_Instructions for the task_:
Without any of the pictures, set down the data below exactly.

_Given material_:
Start of Block

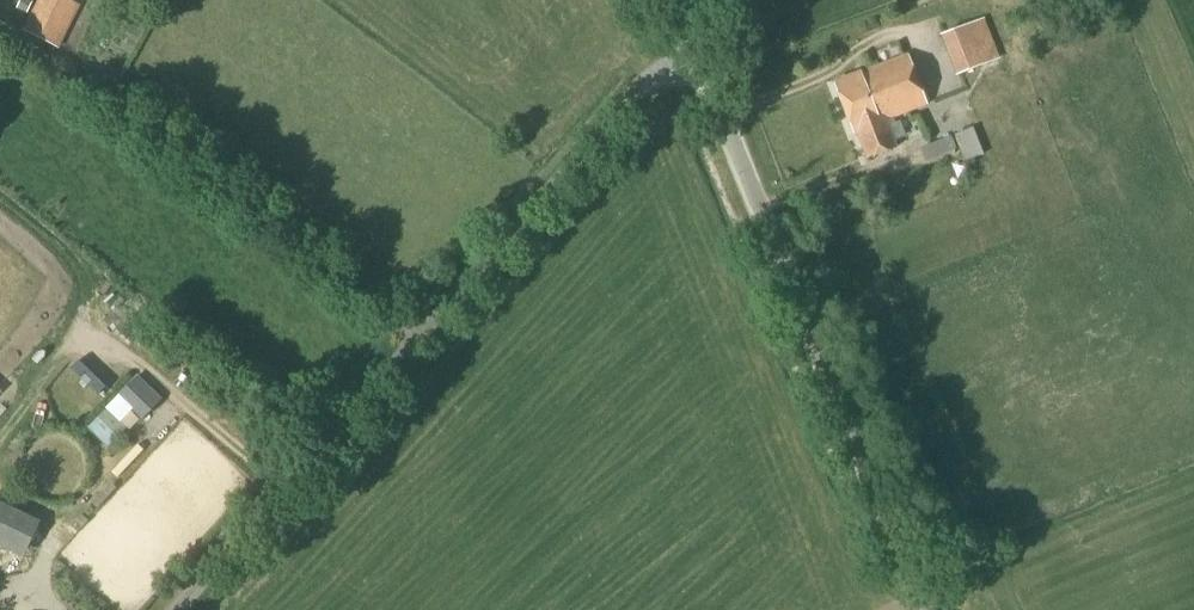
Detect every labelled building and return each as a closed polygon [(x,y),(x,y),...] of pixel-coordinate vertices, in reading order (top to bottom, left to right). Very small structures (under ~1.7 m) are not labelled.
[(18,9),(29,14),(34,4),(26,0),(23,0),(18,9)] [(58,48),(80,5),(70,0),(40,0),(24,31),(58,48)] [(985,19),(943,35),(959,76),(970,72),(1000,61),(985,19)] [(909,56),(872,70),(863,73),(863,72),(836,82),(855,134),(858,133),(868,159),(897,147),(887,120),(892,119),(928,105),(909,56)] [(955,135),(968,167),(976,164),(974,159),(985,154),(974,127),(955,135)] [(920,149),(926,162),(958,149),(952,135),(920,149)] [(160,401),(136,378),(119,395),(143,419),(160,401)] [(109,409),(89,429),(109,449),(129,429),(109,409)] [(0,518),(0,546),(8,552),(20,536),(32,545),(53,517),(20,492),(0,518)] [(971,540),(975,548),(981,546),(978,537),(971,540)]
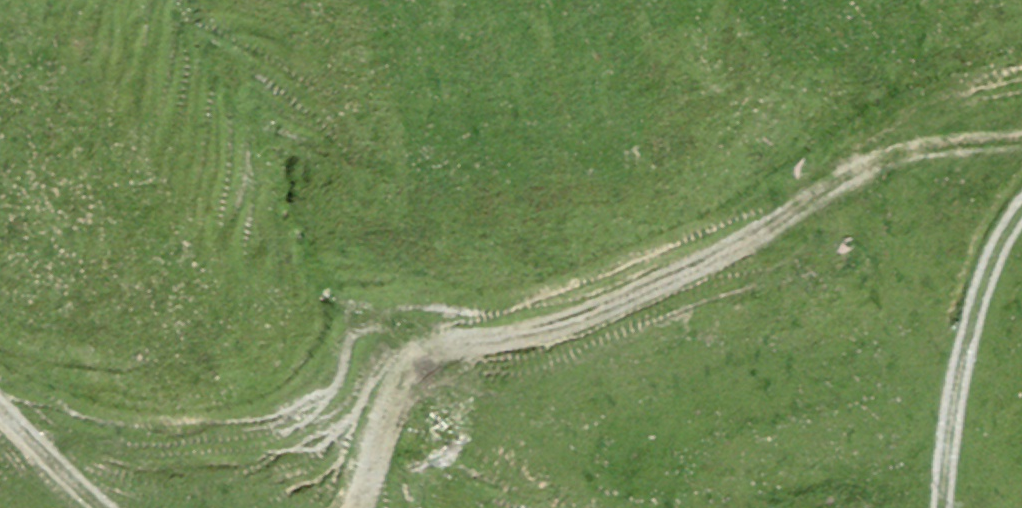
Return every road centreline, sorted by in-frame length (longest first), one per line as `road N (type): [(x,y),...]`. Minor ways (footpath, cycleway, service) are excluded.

End of Block

_Answer to this exercise_:
Detect every labelled building and return each as a closed polygon [(x,y),(x,y),...] of pixel-coordinate vertices, in reading order (top to bottom, left to right). Very small structures (under ~1.7 m) are not labelled.
[(18,9),(29,14),(34,4),(26,0),(23,0),(18,9)] [(58,48),(80,5),(70,0),(40,0),(24,31),(58,48)] [(985,19),(943,35),(959,76),(970,72),(1000,61),(985,19)] [(909,56),(872,70),(863,73),(863,72),(836,82),(855,134),(858,133),(868,159),(897,147),(887,120),(892,119),(928,105),(909,56)] [(955,135),(968,167),(976,164),(974,159),(985,154),(974,127),(955,135)] [(920,149),(926,162),(958,149),(952,135),(920,149)] [(160,401),(136,378),(119,395),(143,419),(160,401)] [(109,409),(89,429),(109,449),(129,429),(109,409)] [(0,518),(0,546),(8,552),(20,536),(32,545),(53,517),(20,492),(0,518)] [(971,540),(975,548),(981,546),(978,537),(971,540)]
Return every road centreline, sorted by in-frame length (longest first), one per line as `road N (type): [(x,y),...]`. Minor ways (footpath, cycleway, service) are excluded.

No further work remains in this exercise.